[Exercise instructions] The copy you give must match the lines from the top of the data through the line containing "(152, 254) = (180, 226): none -> pink cupcake" exactly, and it must hold no pictures.

Dataset records:
──────────────────────────────

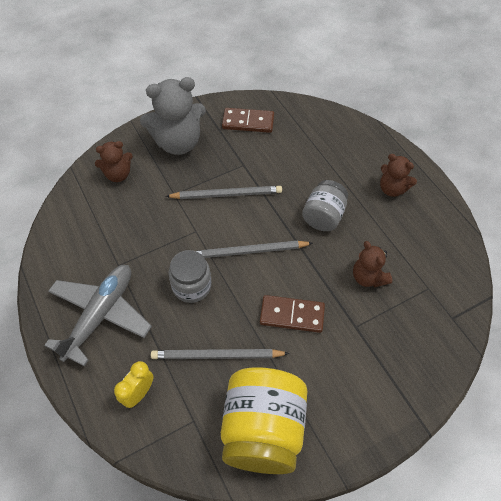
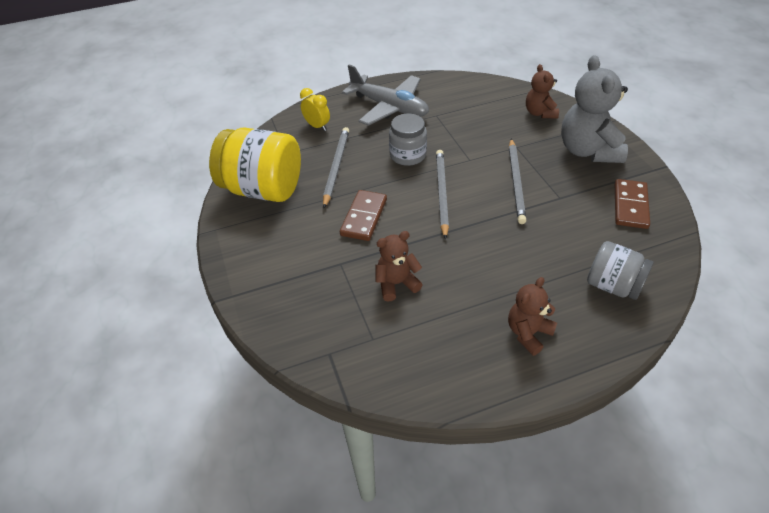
camera: 100 degrees right, 10 degrees down
(323, 216) = (484, 257): grey jar -> grey jar (613, 285)

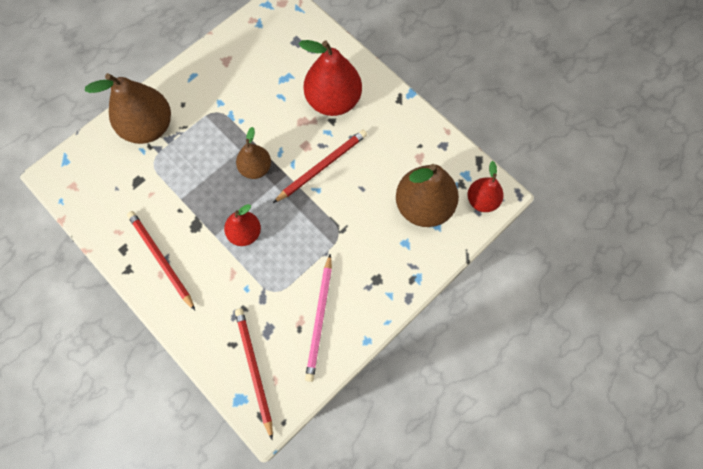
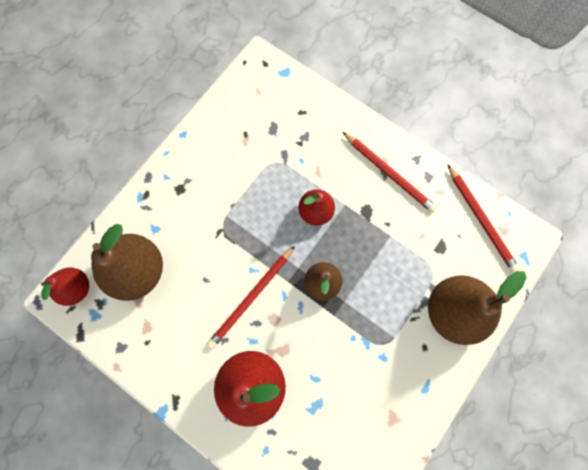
camera: 170 degrees right, 5 degrees up
(254, 369) = (278, 95): red pencil -> red pencil (481, 219)
(319, 319) = (228, 145): pink pencil -> none

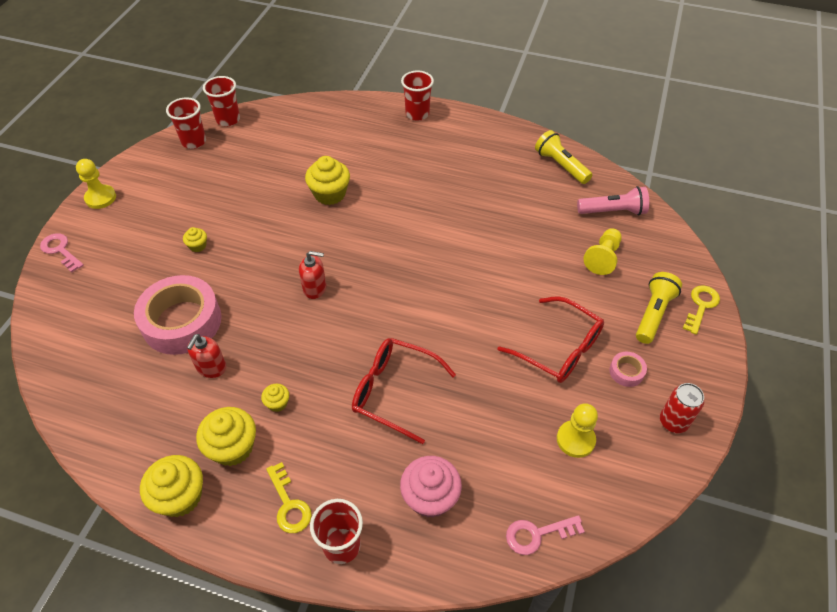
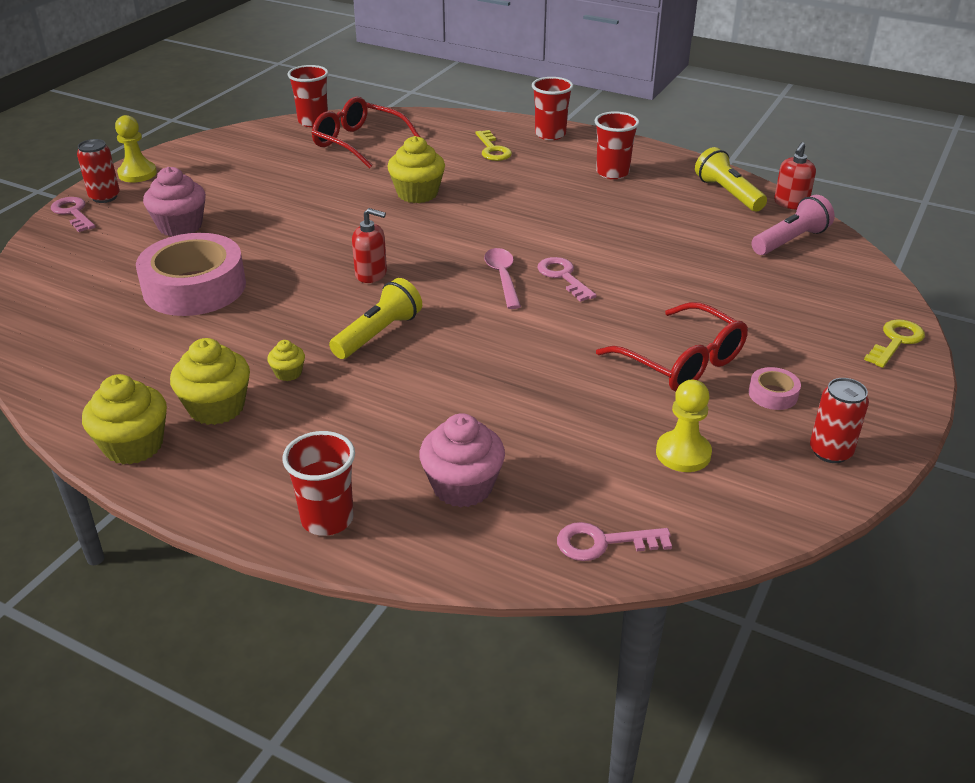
camera: 10 degrees right, 15 degrees down
(81, 228) = (104, 197): none -> red can
(152, 254) = (180, 226): none -> pink cupcake
(194, 142) = (265, 136): red cup -> red cup (612, 173)
(198, 246) = (238, 224): yellow cupcake -> none
(211, 368) = (216, 332): red soap dispenser -> red soap dispenser (790, 203)
(289, 504) = (271, 470): yellow key -> yellow key (492, 149)
(393, 391) = (444, 378): red glasses -> red glasses (358, 143)
(414, 278) = (502, 277): none -> pink spoon
(458, 272) = (563, 277): none -> pink key
(603, 258) = (765, 282): yellow pawn -> none
(613, 211) = (790, 241): pink flashlight -> pink flashlight turned 45 degrees counterclockwise
(653, 314) = (824, 342): yellow flashlight -> yellow flashlight (378, 334)

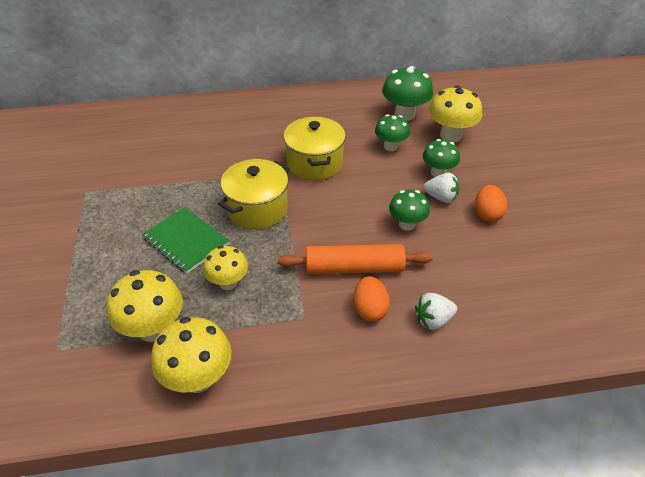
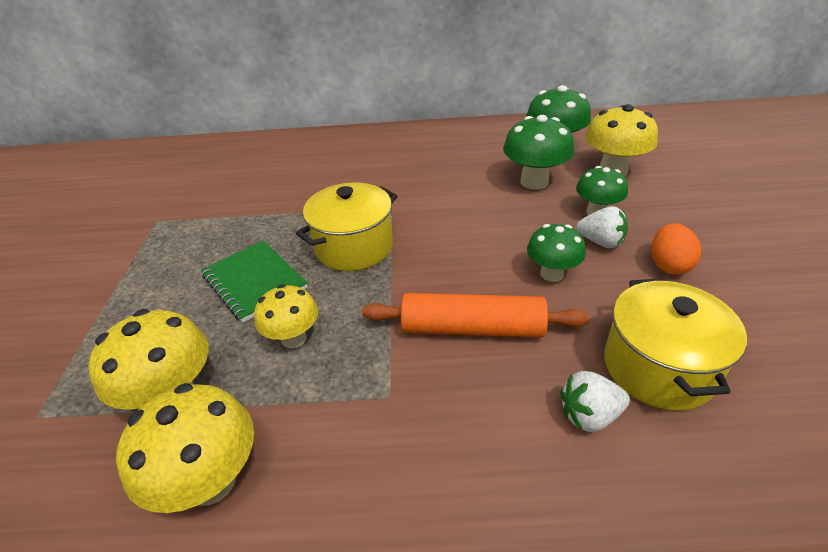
camera: 10 degrees right, 5 degrees down
(314, 163) = (435, 198): yellow pot -> yellow pot (658, 367)
(370, 309) = (490, 391): orange egg -> none
(390, 146) = (534, 182): green mushroom -> green mushroom, size x1.52

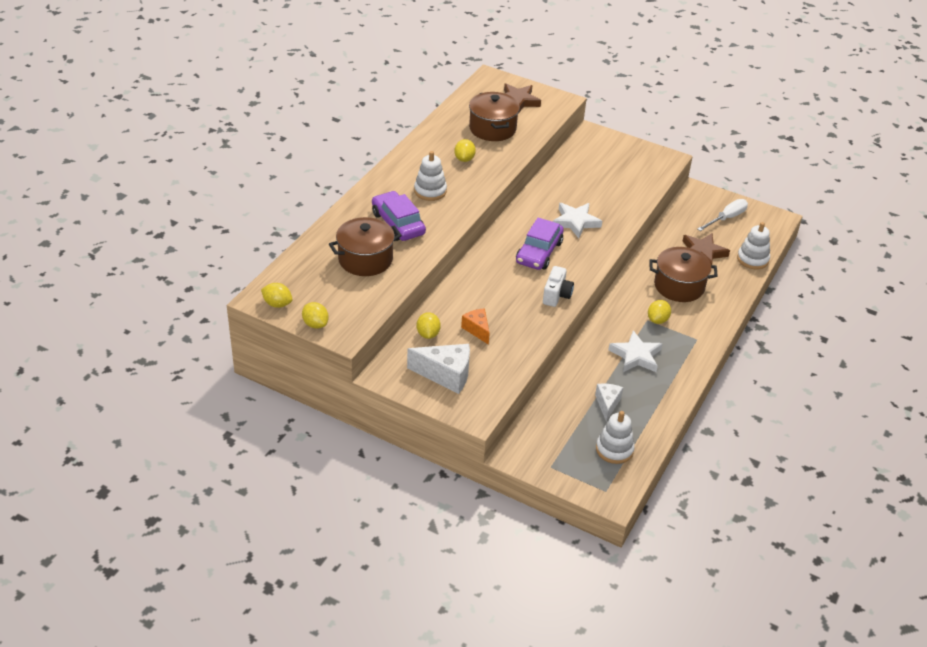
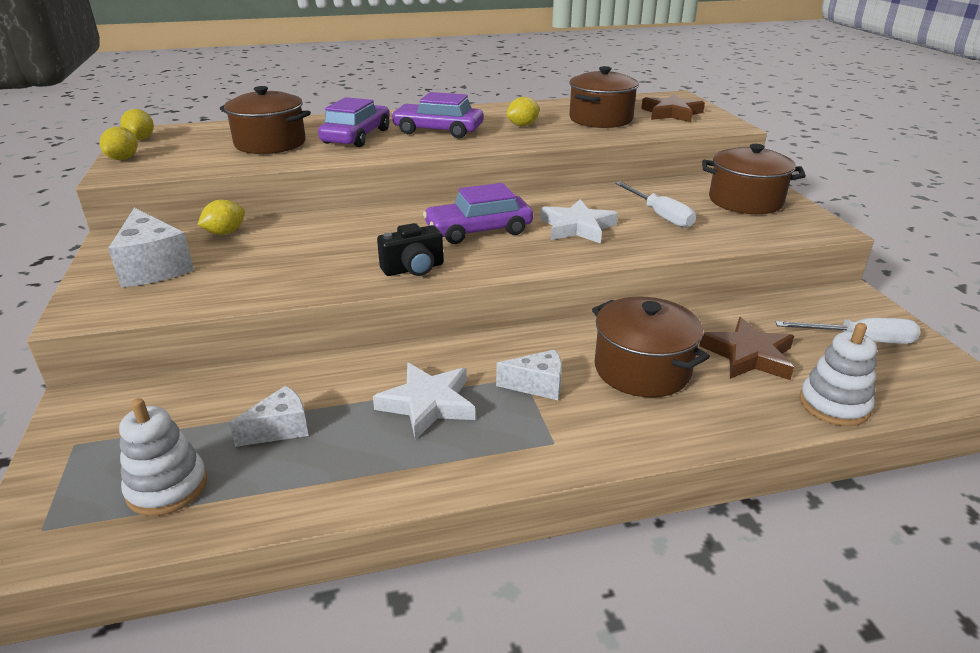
camera: 50 degrees right, 10 degrees down
(430, 191) = (438, 130): white stacking toy -> purple car
(477, 330) = (270, 252): orange cheese -> none
(556, 295) = (413, 269): white camera -> black camera
(596, 190) = (660, 215): none -> white screwdriver
(614, 155) = (745, 201): none -> brown pot
(657, 320) = (537, 386): yellow lemon -> white cheese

──────────────────────────────

[Solution to this problem]
camera: 100 degrees right, 10 degrees down
(323, 216) = (484, 257): grey jar -> grey jar (613, 285)

camera: 170 degrees right, 5 degrees up
(254, 369) = (278, 95): red pencil -> red pencil (481, 219)
(319, 319) = (228, 145): pink pencil -> none

camera: 10 degrees right, 15 degrees down
(81, 228) = (104, 197): none -> red can
(152, 254) = (180, 226): none -> pink cupcake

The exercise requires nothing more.